• _Required action_:
Output each record exactly, excluding pictures.

= Beginning of Section =

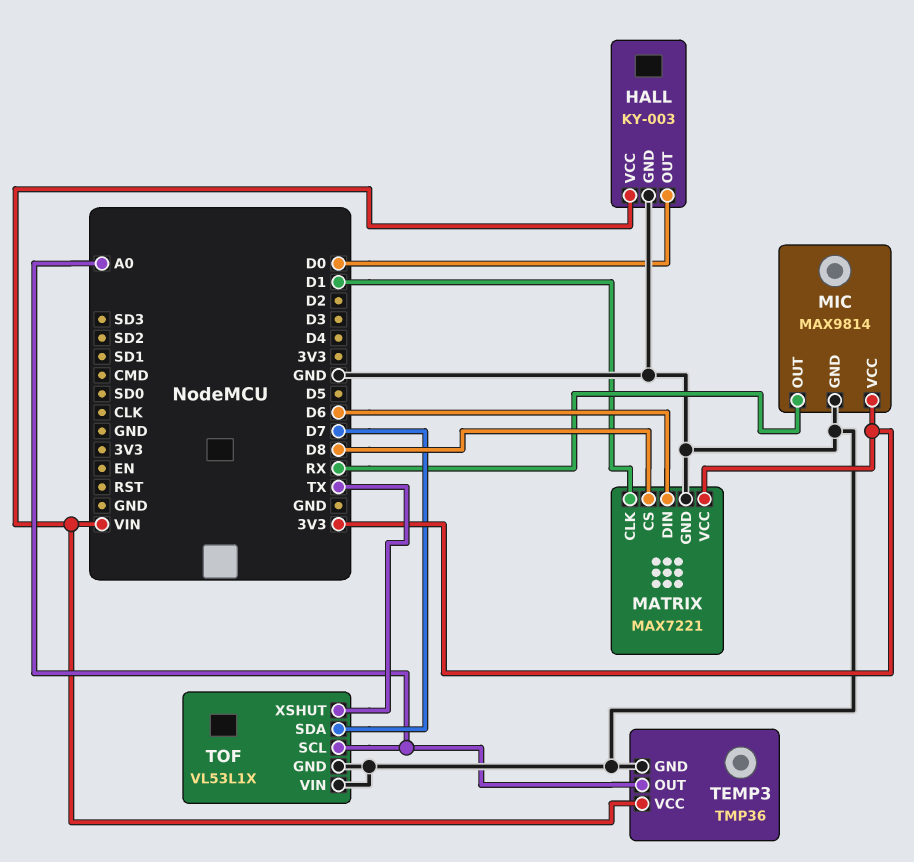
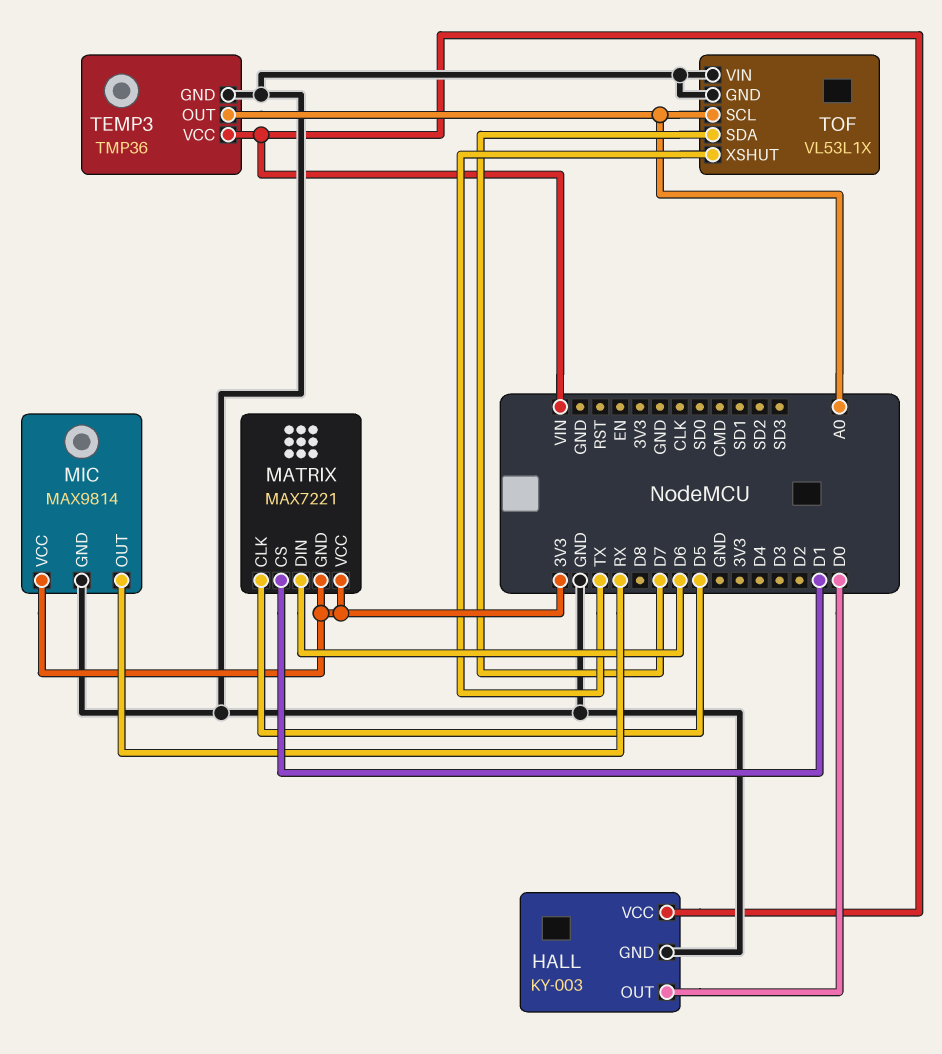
MATRIX pin CLK: D1 -> D5
MATRIX pin CS: D8 -> D1
MATRIX pin GND: GND -> 3V3

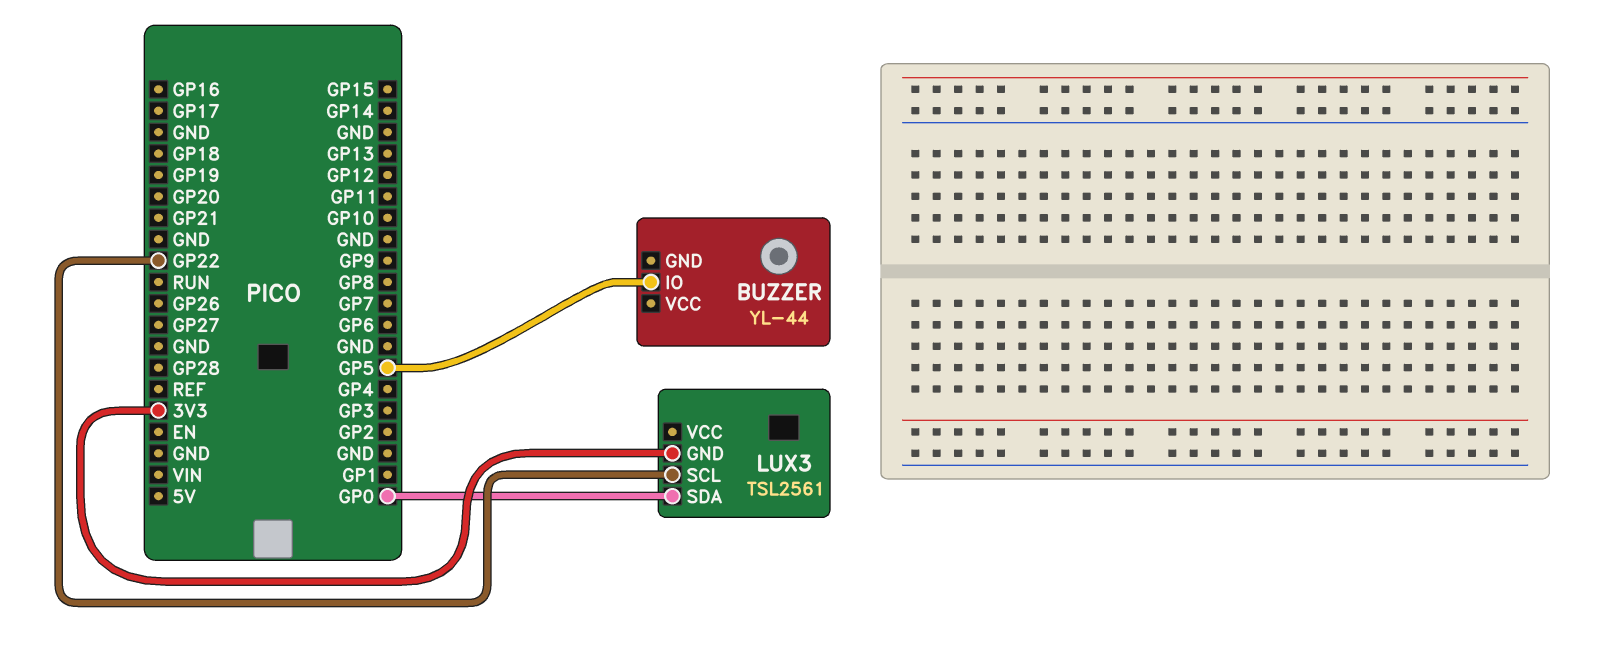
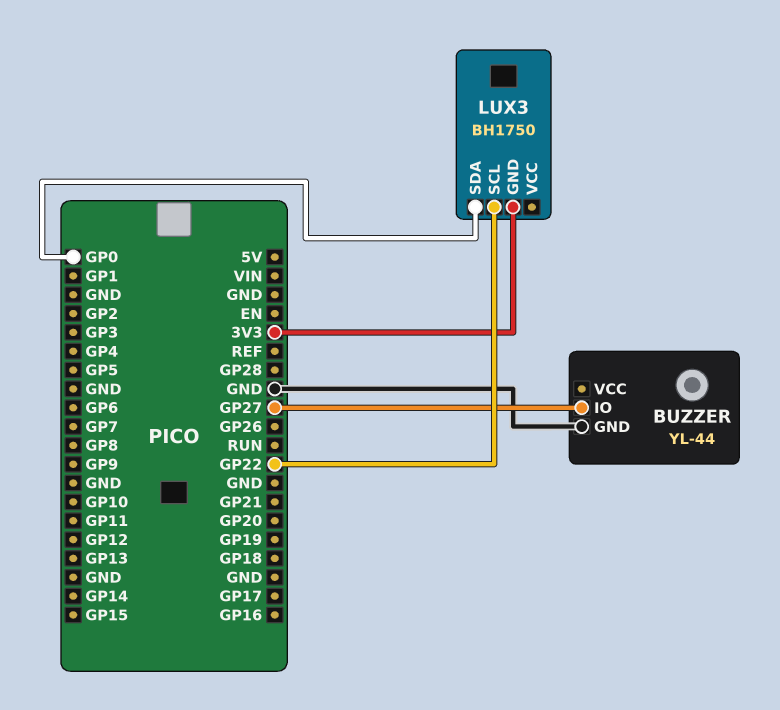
BUZZER pin GND: none -> GND
BUZZER pin IO: GP5 -> GP27
LUX3: TSL2561 -> BH1750

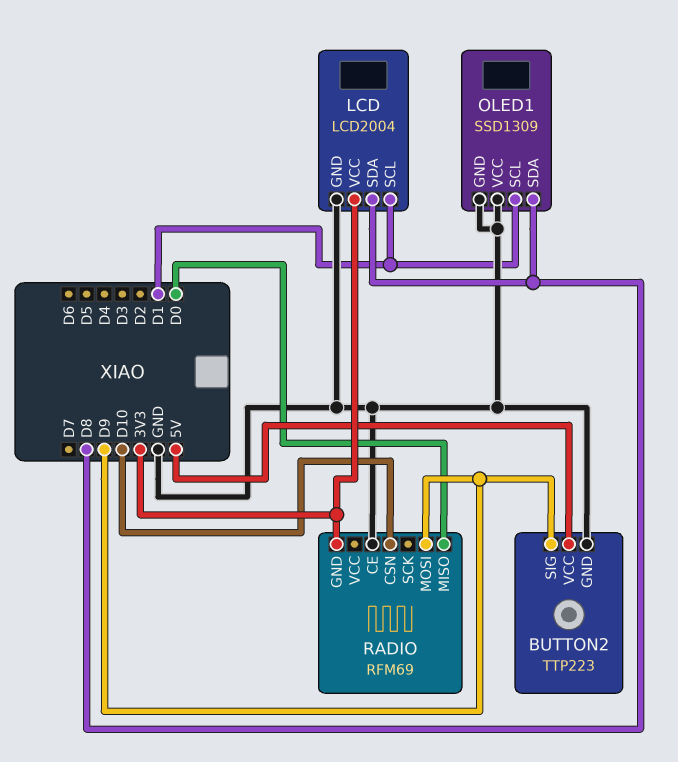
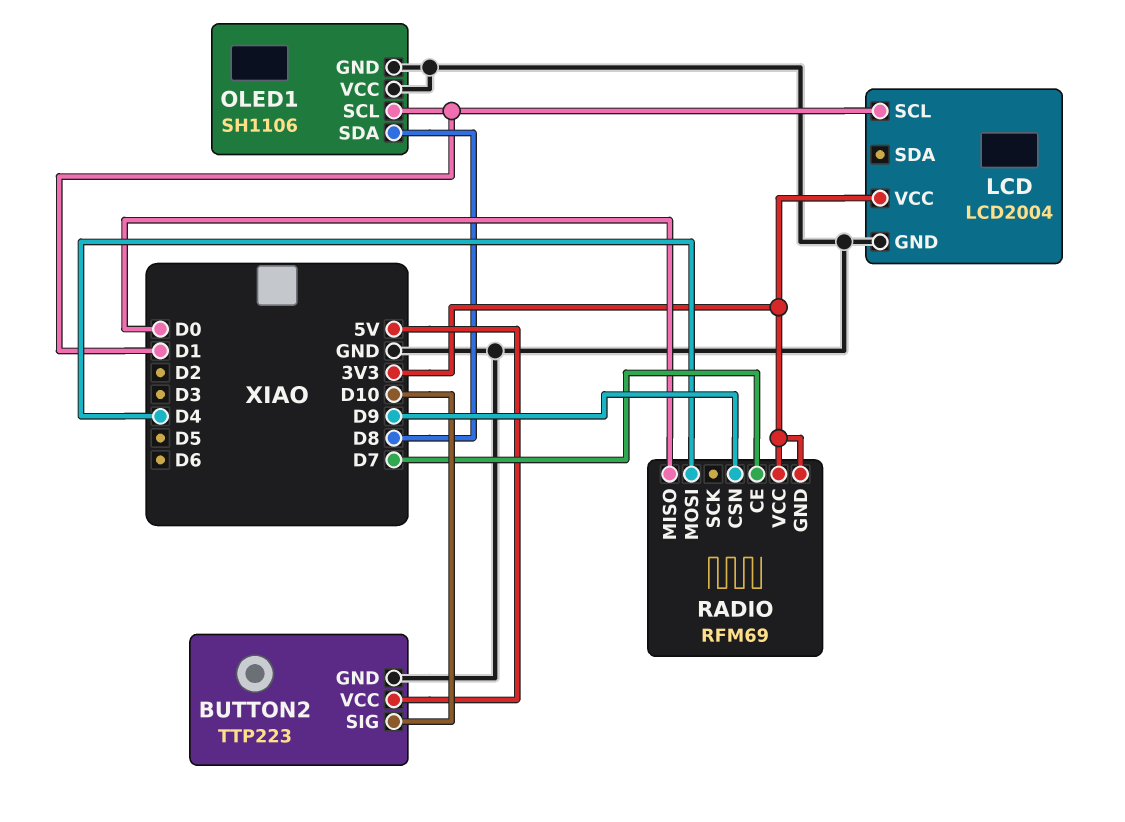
BUTTON2 pin SIG: D9 -> D10
LCD pin SDA: D8 -> none
OLED1: SSD1309 -> SH1106
RADIO pin CE: GND -> D7
RADIO pin CSN: D10 -> D9
RADIO pin MOSI: D9 -> D4
RADIO pin VCC: none -> 3V3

= End of Section =

• _Result for this task_:
MATRIX pin CLK: D1 -> D5
MATRIX pin CS: D8 -> D1
MATRIX pin GND: GND -> 3V3

BUZZER pin GND: none -> GND
BUZZER pin IO: GP5 -> GP27
LUX3: TSL2561 -> BH1750

BUTTON2 pin SIG: D9 -> D10
LCD pin SDA: D8 -> none
OLED1: SSD1309 -> SH1106
RADIO pin CE: GND -> D7
RADIO pin CSN: D10 -> D9
RADIO pin MOSI: D9 -> D4
RADIO pin VCC: none -> 3V3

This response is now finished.